START Supplied records
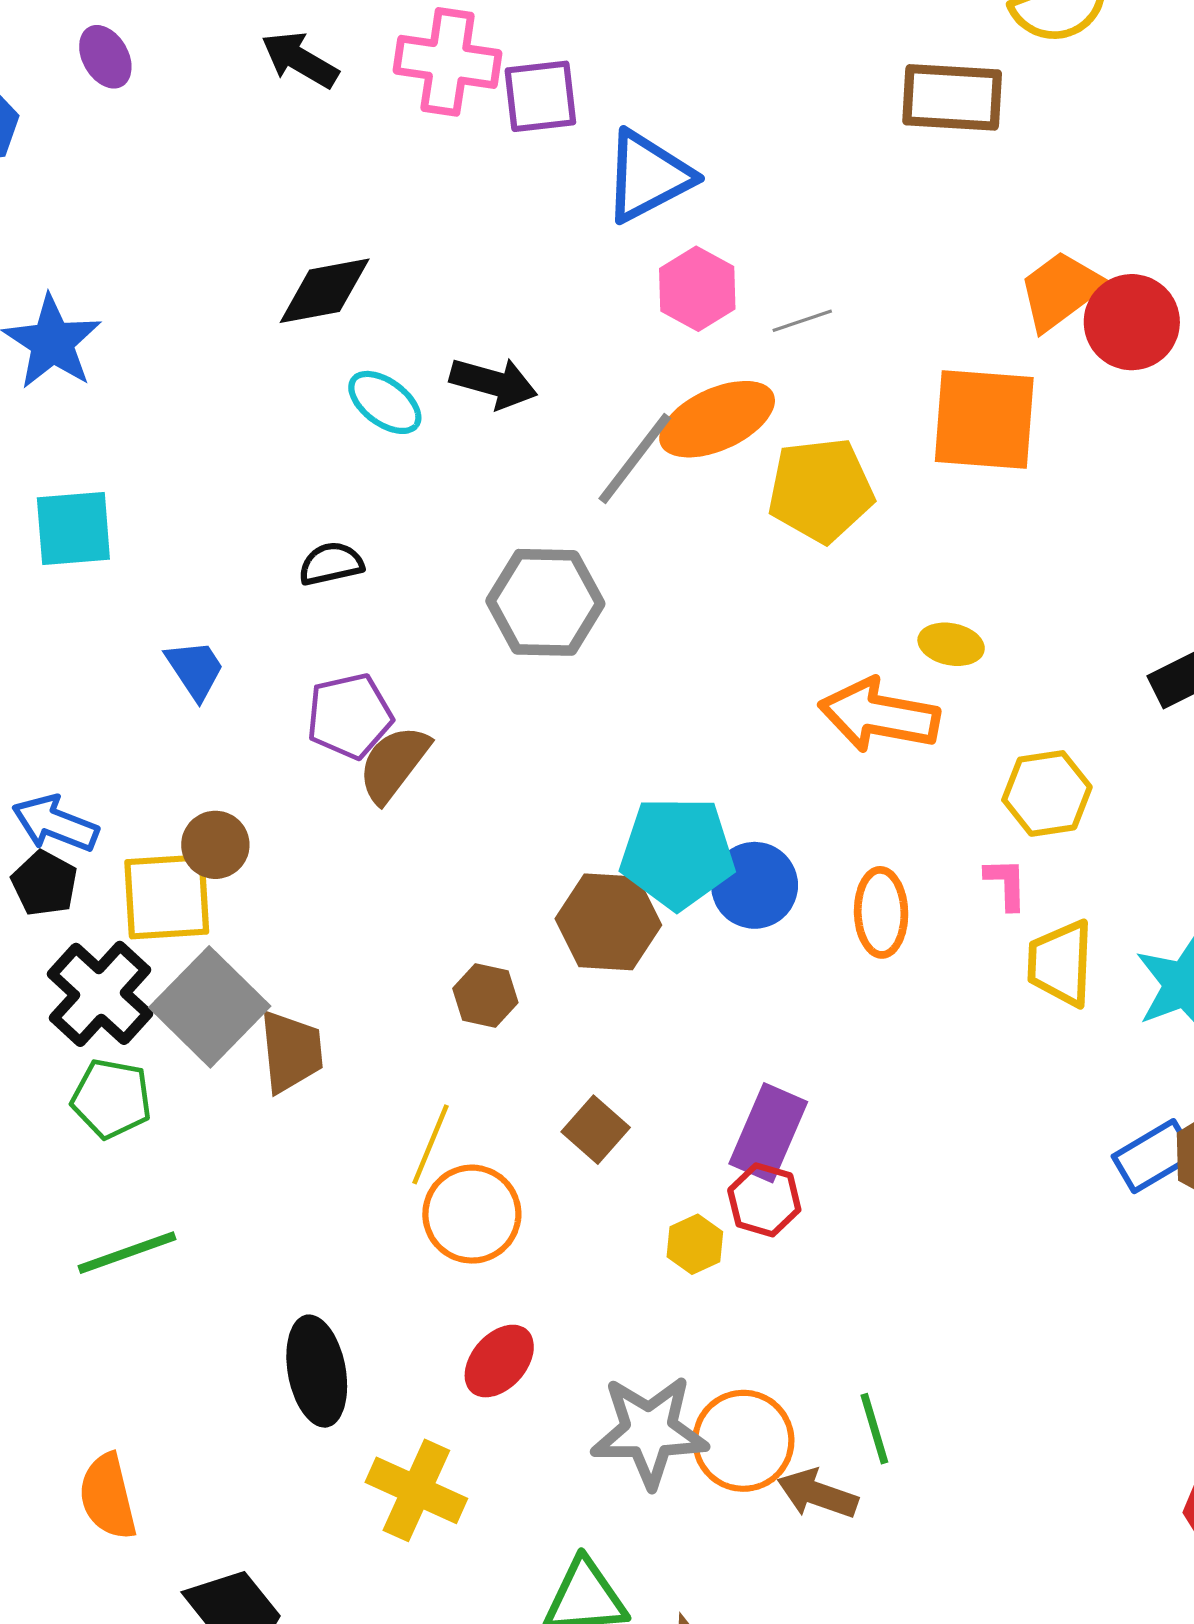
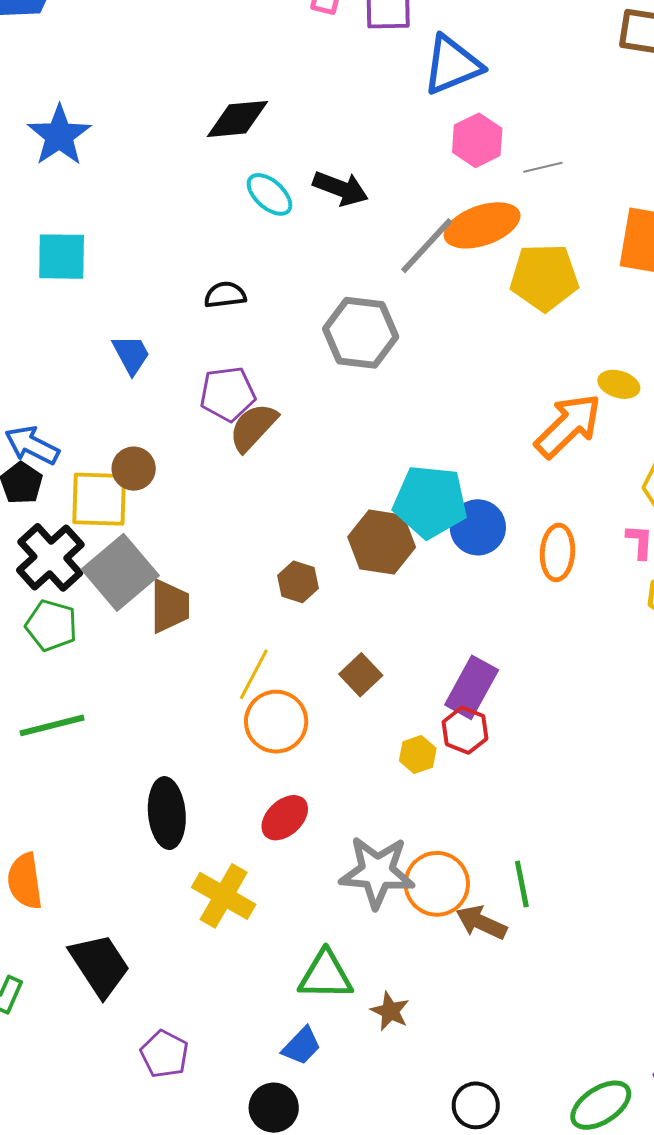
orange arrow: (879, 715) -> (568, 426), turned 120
END Supplied records
START Supplied records
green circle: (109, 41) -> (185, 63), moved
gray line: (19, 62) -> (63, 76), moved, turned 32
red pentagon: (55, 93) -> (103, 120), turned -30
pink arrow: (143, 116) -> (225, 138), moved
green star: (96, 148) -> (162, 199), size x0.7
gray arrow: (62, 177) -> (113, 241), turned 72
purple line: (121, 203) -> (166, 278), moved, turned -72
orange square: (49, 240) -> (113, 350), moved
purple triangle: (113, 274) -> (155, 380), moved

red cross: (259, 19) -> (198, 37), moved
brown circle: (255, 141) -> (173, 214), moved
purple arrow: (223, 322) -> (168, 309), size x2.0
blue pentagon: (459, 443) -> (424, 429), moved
END Supplied records
START Supplied records
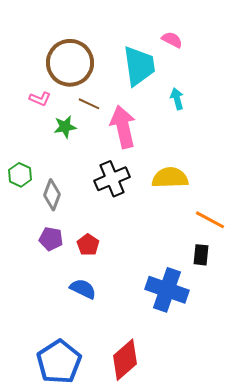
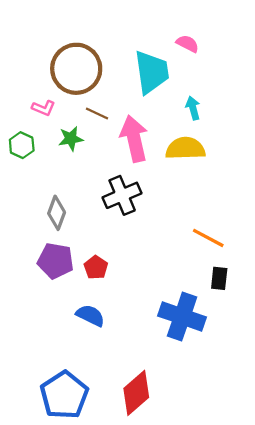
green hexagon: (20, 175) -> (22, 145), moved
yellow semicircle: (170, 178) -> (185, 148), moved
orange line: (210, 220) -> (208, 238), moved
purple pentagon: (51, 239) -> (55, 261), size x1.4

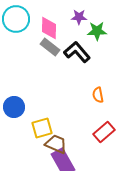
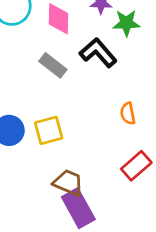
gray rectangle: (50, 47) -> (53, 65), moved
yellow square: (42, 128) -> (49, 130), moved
END Supplied records
Work instruction: Of all the entries above, repeat only the lines from the line that has "purple triangle: (113, 274)" to the line that has "blue pentagon: (459, 443)", both lines included, exactly.

Solved problem:
purple triangle: (113, 274) -> (155, 380), moved

red cross: (259, 19) -> (198, 37), moved
brown circle: (255, 141) -> (173, 214), moved
purple arrow: (223, 322) -> (168, 309), size x2.0
blue pentagon: (459, 443) -> (424, 429), moved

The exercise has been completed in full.